▶ Task to complete: All records below are to be set down exactly, each character intact.
──────
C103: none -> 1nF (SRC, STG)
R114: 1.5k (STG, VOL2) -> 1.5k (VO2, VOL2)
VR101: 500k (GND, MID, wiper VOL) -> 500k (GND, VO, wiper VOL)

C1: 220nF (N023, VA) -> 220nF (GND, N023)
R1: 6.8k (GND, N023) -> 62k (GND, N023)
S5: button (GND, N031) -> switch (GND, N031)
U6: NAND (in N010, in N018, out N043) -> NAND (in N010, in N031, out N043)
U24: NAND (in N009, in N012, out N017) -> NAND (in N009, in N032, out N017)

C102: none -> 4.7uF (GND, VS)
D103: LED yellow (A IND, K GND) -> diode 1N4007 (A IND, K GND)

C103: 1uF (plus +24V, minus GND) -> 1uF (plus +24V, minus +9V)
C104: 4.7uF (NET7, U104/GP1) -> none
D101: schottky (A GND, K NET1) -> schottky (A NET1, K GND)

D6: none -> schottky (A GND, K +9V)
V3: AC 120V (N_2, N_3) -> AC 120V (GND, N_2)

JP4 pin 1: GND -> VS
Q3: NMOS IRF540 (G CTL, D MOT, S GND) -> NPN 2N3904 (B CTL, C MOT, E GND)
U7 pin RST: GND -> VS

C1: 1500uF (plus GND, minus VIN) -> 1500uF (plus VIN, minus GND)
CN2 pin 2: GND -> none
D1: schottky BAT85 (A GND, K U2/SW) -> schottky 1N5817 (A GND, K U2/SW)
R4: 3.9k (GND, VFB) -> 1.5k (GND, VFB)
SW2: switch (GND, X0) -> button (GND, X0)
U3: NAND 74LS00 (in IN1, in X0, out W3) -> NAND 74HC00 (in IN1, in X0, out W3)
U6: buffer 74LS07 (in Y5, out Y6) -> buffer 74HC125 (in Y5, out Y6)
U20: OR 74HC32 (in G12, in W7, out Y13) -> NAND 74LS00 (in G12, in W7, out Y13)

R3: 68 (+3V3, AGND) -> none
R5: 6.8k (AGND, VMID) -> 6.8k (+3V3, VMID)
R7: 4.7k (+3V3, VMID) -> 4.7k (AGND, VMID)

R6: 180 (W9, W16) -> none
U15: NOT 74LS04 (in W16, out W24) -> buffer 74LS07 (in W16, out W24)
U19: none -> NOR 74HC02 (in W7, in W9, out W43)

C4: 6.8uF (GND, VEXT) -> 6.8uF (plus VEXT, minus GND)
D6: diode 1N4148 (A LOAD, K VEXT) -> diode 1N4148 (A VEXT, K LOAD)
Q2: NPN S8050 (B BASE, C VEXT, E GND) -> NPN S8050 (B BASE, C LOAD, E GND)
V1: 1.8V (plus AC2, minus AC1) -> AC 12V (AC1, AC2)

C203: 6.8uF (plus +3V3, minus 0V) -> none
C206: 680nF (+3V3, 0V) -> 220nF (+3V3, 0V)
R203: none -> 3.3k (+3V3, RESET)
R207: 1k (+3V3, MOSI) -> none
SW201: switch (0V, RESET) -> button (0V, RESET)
──────
▶ Output for this exercise:
C103: none -> 1nF (SRC, STG)
R114: 1.5k (STG, VOL2) -> 1.5k (VO2, VOL2)
VR101: 500k (GND, MID, wiper VOL) -> 500k (GND, VO, wiper VOL)

C1: 220nF (N023, VA) -> 220nF (GND, N023)
R1: 6.8k (GND, N023) -> 62k (GND, N023)
S5: button (GND, N031) -> switch (GND, N031)
U6: NAND (in N010, in N018, out N043) -> NAND (in N010, in N031, out N043)
U24: NAND (in N009, in N012, out N017) -> NAND (in N009, in N032, out N017)

C102: none -> 4.7uF (GND, VS)
D103: LED yellow (A IND, K GND) -> diode 1N4007 (A IND, K GND)

C103: 1uF (plus +24V, minus GND) -> 1uF (plus +24V, minus +9V)
C104: 4.7uF (NET7, U104/GP1) -> none
D101: schottky (A GND, K NET1) -> schottky (A NET1, K GND)

D6: none -> schottky (A GND, K +9V)
V3: AC 120V (N_2, N_3) -> AC 120V (GND, N_2)

JP4 pin 1: GND -> VS
Q3: NMOS IRF540 (G CTL, D MOT, S GND) -> NPN 2N3904 (B CTL, C MOT, E GND)
U7 pin RST: GND -> VS

C1: 1500uF (plus GND, minus VIN) -> 1500uF (plus VIN, minus GND)
CN2 pin 2: GND -> none
D1: schottky BAT85 (A GND, K U2/SW) -> schottky 1N5817 (A GND, K U2/SW)
R4: 3.9k (GND, VFB) -> 1.5k (GND, VFB)
SW2: switch (GND, X0) -> button (GND, X0)
U3: NAND 74LS00 (in IN1, in X0, out W3) -> NAND 74HC00 (in IN1, in X0, out W3)
U6: buffer 74LS07 (in Y5, out Y6) -> buffer 74HC125 (in Y5, out Y6)
U20: OR 74HC32 (in G12, in W7, out Y13) -> NAND 74LS00 (in G12, in W7, out Y13)

R3: 68 (+3V3, AGND) -> none
R5: 6.8k (AGND, VMID) -> 6.8k (+3V3, VMID)
R7: 4.7k (+3V3, VMID) -> 4.7k (AGND, VMID)

R6: 180 (W9, W16) -> none
U15: NOT 74LS04 (in W16, out W24) -> buffer 74LS07 (in W16, out W24)
U19: none -> NOR 74HC02 (in W7, in W9, out W43)

C4: 6.8uF (GND, VEXT) -> 6.8uF (plus VEXT, minus GND)
D6: diode 1N4148 (A LOAD, K VEXT) -> diode 1N4148 (A VEXT, K LOAD)
Q2: NPN S8050 (B BASE, C VEXT, E GND) -> NPN S8050 (B BASE, C LOAD, E GND)
V1: 1.8V (plus AC2, minus AC1) -> AC 12V (AC1, AC2)

C203: 6.8uF (plus +3V3, minus 0V) -> none
C206: 680nF (+3V3, 0V) -> 220nF (+3V3, 0V)
R203: none -> 3.3k (+3V3, RESET)
R207: 1k (+3V3, MOSI) -> none
SW201: switch (0V, RESET) -> button (0V, RESET)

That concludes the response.